Task goal
Print the lines that run from the line with "purple clock: 5 -> 6" to the line with "yellow wallet: 5 -> 4", keeping both end lines, exactly as they appear in the entries below, and nothing else.

** Opening Records for the task block **

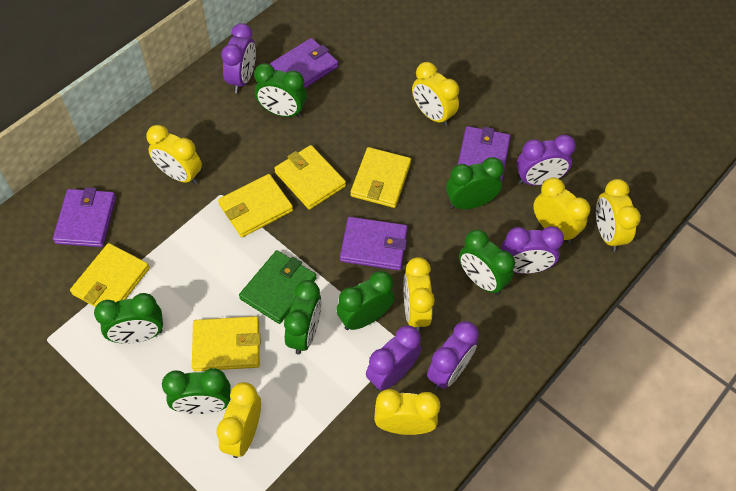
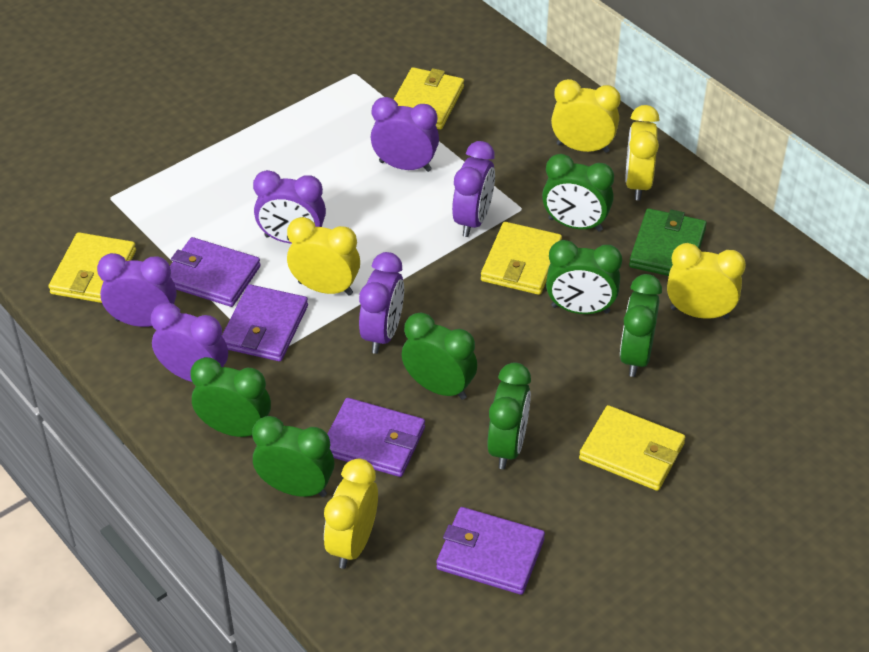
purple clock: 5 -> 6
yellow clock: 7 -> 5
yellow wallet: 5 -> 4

** Closing Records for the task block **
** Opening Records for the task block **

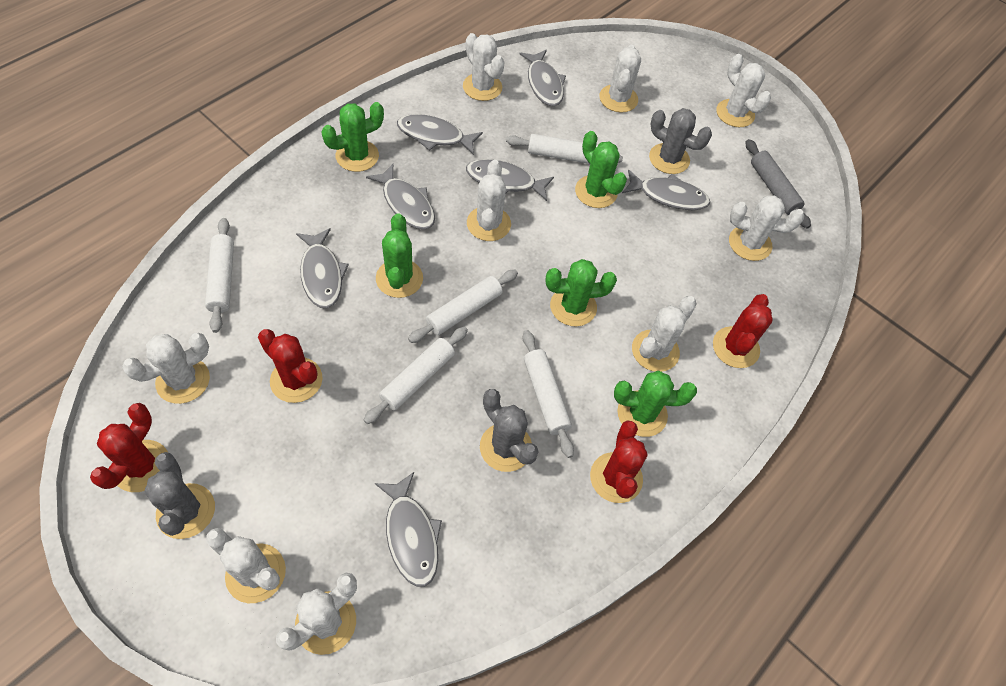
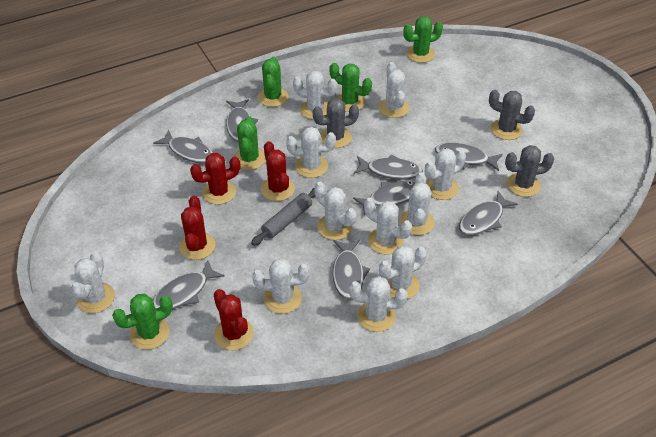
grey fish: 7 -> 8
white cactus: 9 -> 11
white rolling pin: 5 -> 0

** Closing Records for the task block **
** Opening Records for the task block **

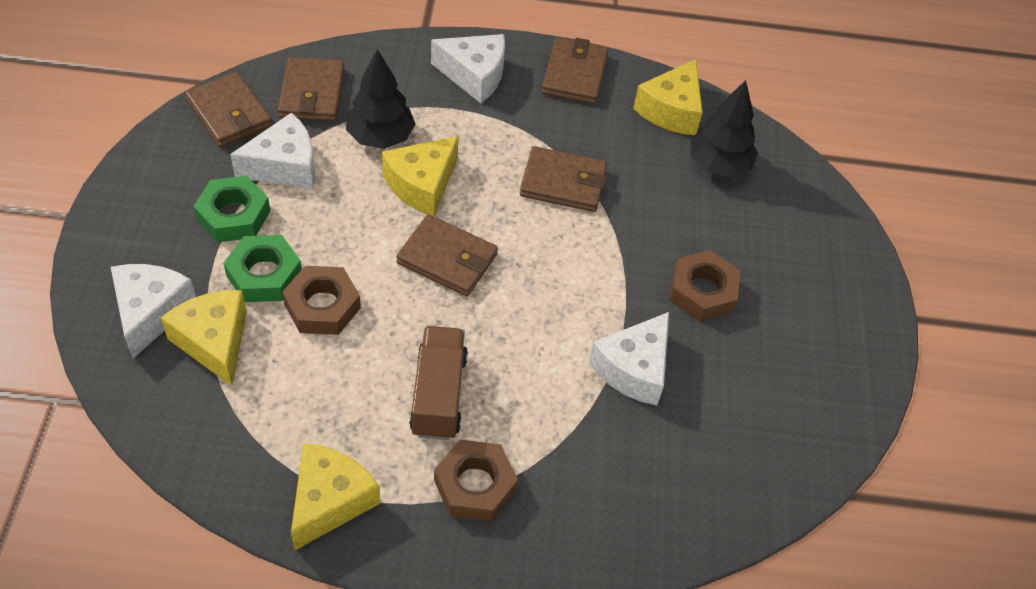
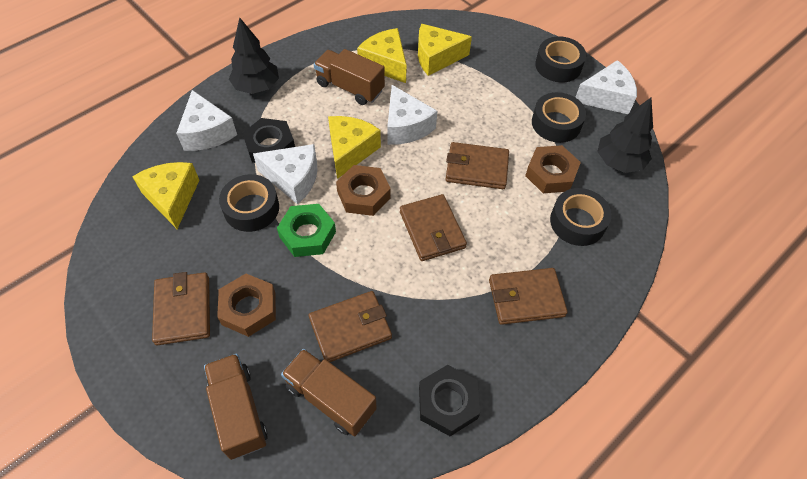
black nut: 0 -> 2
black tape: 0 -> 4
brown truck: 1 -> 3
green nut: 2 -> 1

** Closing Records for the task block **

Written solution
purple clock: 5 -> 6
yellow clock: 7 -> 5
yellow wallet: 5 -> 4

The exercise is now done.